---------- SOURCE MATERIAL

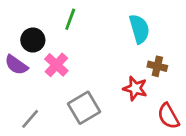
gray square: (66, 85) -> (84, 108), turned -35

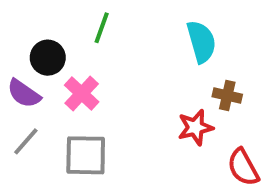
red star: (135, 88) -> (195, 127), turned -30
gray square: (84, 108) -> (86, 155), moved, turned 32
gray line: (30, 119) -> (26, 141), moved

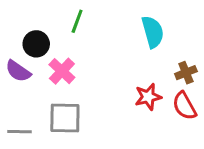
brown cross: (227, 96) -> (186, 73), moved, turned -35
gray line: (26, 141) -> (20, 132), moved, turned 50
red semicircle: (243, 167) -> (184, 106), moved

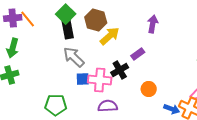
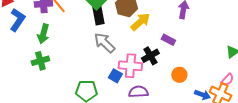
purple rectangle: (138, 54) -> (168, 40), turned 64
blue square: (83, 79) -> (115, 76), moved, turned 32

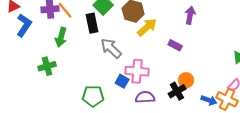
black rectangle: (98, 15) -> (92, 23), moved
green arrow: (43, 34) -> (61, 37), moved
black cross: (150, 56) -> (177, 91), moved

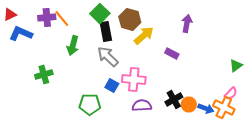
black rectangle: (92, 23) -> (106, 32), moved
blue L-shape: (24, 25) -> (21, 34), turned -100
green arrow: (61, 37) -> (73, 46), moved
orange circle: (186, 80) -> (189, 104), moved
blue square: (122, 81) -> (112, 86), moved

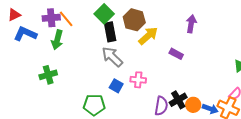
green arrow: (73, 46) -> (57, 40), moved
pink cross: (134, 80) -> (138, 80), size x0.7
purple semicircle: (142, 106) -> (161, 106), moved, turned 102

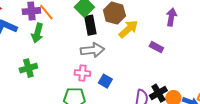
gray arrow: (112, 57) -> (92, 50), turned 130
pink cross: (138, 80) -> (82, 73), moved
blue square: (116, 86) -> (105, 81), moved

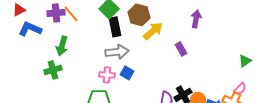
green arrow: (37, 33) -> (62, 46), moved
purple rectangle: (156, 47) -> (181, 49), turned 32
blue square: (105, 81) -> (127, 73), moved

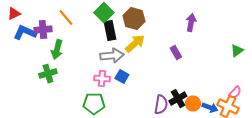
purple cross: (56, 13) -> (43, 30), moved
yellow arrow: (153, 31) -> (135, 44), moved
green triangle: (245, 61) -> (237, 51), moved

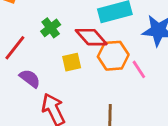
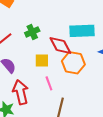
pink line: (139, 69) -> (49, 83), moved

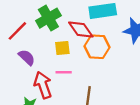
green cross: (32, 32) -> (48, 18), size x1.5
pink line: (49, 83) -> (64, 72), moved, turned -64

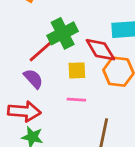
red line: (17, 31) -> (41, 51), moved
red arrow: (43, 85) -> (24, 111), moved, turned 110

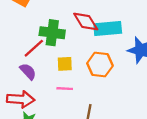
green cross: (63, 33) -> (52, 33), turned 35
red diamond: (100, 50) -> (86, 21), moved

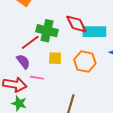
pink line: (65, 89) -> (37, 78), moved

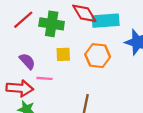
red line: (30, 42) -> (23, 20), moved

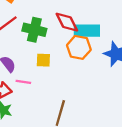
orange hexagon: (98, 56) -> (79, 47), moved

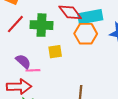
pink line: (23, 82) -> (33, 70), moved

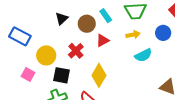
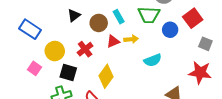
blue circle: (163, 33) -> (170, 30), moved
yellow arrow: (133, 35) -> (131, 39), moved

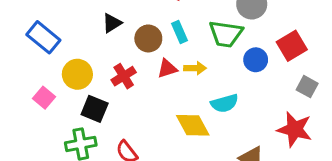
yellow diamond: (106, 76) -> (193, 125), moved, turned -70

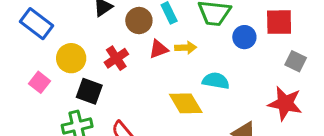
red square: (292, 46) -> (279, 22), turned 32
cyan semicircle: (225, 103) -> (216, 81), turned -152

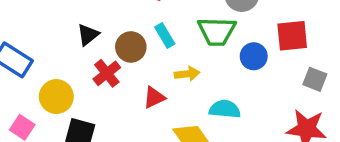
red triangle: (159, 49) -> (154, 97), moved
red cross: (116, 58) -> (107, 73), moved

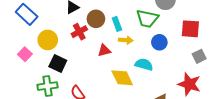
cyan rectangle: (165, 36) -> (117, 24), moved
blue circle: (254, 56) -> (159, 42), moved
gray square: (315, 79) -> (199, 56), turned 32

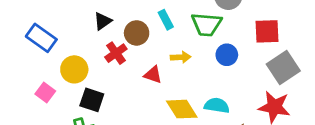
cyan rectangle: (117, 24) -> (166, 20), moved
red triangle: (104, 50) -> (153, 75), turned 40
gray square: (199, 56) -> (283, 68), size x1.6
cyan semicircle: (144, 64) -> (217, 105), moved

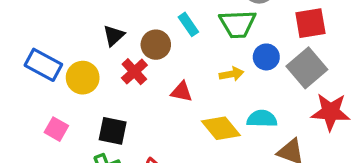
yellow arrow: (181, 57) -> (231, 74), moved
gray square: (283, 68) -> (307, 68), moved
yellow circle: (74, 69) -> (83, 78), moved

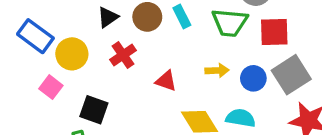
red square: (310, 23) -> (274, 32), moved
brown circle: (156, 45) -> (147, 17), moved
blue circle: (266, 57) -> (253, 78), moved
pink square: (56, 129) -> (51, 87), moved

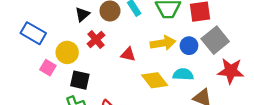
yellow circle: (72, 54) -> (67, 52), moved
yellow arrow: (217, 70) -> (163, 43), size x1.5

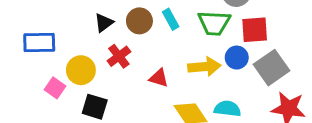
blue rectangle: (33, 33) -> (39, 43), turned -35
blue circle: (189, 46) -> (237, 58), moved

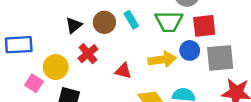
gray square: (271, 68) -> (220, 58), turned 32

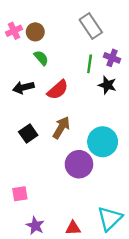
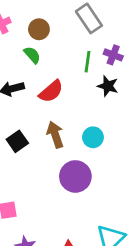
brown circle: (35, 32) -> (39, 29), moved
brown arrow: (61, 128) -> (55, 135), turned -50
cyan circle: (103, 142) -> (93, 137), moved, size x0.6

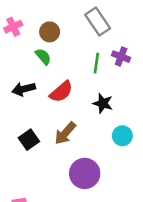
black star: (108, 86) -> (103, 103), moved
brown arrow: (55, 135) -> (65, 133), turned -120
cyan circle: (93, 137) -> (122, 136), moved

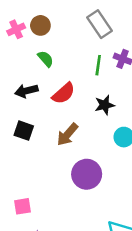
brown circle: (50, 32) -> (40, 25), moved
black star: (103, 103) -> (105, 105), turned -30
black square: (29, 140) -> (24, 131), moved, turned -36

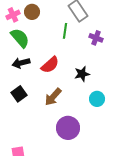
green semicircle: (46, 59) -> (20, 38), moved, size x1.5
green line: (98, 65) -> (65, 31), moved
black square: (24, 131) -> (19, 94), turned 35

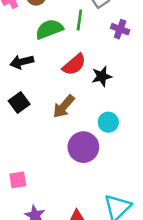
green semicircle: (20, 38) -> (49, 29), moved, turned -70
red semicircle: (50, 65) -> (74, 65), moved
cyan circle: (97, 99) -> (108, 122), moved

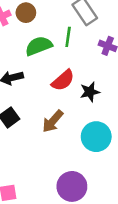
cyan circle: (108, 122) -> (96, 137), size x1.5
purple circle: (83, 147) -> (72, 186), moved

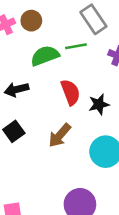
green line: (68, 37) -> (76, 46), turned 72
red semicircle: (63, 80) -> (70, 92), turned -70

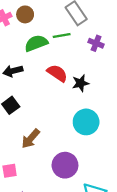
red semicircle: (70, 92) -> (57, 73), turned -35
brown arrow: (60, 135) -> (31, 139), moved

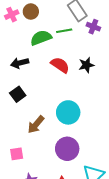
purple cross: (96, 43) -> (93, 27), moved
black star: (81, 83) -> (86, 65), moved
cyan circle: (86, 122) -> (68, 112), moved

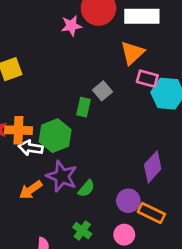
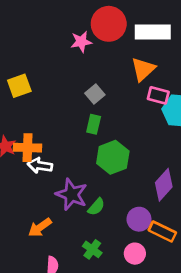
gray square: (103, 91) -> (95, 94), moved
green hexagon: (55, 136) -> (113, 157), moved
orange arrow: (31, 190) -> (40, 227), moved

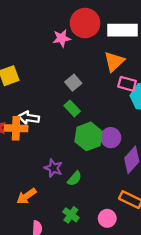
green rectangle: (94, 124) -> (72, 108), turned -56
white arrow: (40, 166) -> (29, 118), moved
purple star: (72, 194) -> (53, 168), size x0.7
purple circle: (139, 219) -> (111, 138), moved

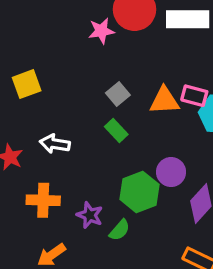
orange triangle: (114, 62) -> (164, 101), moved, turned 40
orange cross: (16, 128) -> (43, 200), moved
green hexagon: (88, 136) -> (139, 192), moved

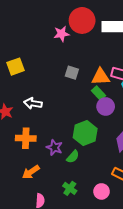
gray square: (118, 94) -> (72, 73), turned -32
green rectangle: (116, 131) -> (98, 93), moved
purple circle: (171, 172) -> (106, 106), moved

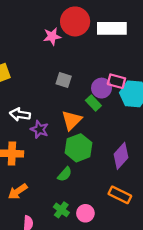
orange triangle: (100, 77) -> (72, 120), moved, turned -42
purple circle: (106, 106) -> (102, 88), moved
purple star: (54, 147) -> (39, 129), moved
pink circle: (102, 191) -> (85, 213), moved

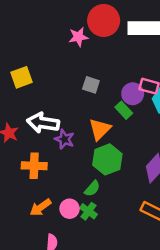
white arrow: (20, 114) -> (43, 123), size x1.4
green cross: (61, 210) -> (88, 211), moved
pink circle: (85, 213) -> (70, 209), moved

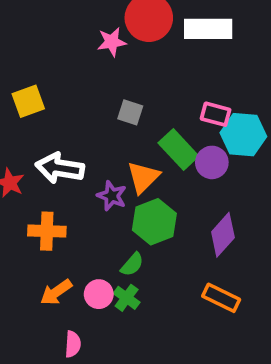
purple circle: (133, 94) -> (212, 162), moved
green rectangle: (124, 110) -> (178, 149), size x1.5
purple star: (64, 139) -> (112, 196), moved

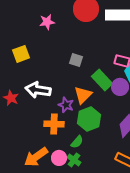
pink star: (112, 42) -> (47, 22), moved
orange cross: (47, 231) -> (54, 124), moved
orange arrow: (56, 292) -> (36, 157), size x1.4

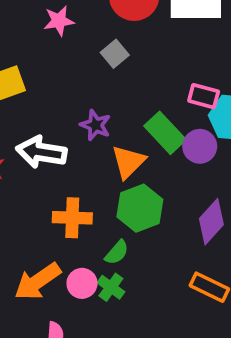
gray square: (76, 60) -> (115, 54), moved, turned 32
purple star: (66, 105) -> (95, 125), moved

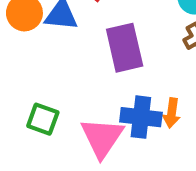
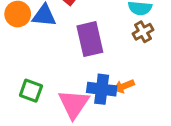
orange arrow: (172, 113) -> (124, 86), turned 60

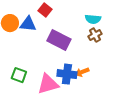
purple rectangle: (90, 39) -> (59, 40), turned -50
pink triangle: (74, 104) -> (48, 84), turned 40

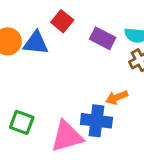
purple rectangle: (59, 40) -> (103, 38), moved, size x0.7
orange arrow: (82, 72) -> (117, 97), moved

--------------------
---------- SOURCE MATERIAL

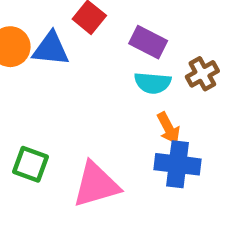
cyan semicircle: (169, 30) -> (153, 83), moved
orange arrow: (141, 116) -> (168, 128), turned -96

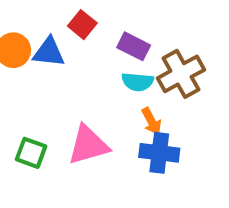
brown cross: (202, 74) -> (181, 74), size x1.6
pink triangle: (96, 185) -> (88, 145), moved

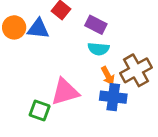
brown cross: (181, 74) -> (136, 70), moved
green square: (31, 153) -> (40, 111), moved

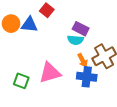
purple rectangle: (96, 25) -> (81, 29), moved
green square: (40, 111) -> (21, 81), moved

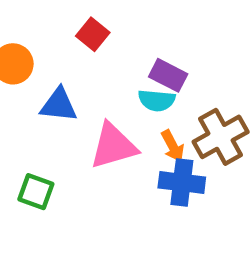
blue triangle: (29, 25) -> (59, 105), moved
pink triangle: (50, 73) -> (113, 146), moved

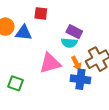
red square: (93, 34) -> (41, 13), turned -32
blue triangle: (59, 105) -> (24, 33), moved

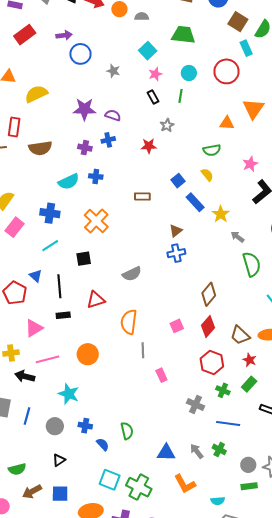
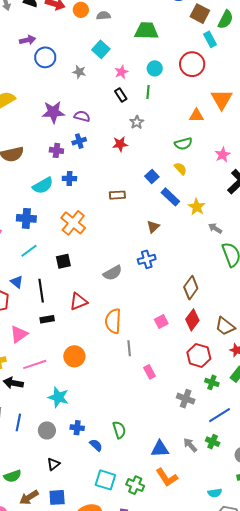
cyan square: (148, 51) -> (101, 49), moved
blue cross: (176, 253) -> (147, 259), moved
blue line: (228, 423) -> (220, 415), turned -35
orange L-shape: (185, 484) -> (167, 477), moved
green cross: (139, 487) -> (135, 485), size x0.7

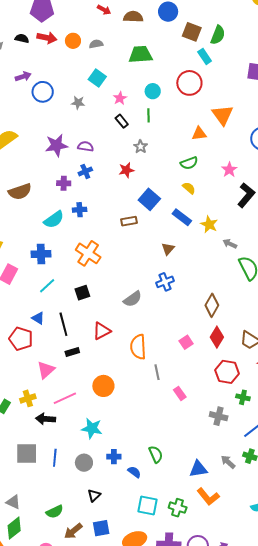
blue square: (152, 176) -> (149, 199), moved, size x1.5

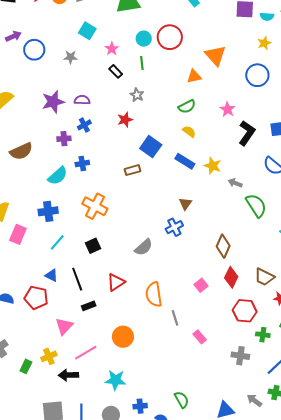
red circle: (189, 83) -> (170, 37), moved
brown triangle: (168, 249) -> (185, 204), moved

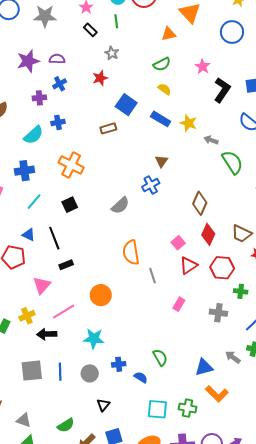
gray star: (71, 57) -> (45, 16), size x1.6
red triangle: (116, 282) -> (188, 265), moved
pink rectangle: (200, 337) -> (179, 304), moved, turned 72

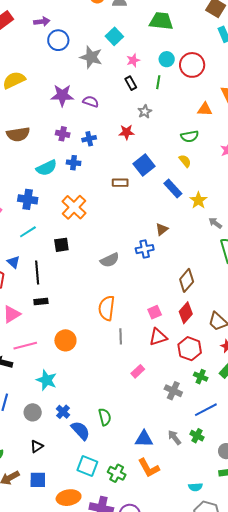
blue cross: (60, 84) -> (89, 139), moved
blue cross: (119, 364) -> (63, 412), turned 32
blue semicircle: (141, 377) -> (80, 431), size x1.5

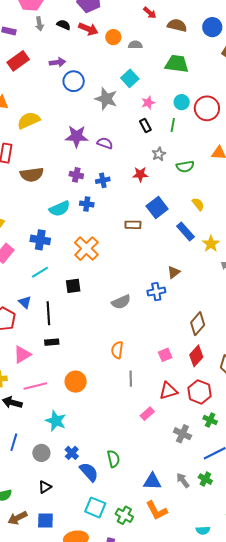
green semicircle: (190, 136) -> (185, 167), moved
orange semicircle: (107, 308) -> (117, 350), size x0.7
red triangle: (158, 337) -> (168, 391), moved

--------------------

▶ [JOB ITEM]:
For this task, copy every line of the material in which "shape" appears.

▶ [RESULT FOR THIS EXERCISE]:
blue L-shape: (24, 25) -> (21, 34), turned -100
orange L-shape: (185, 484) -> (167, 477), moved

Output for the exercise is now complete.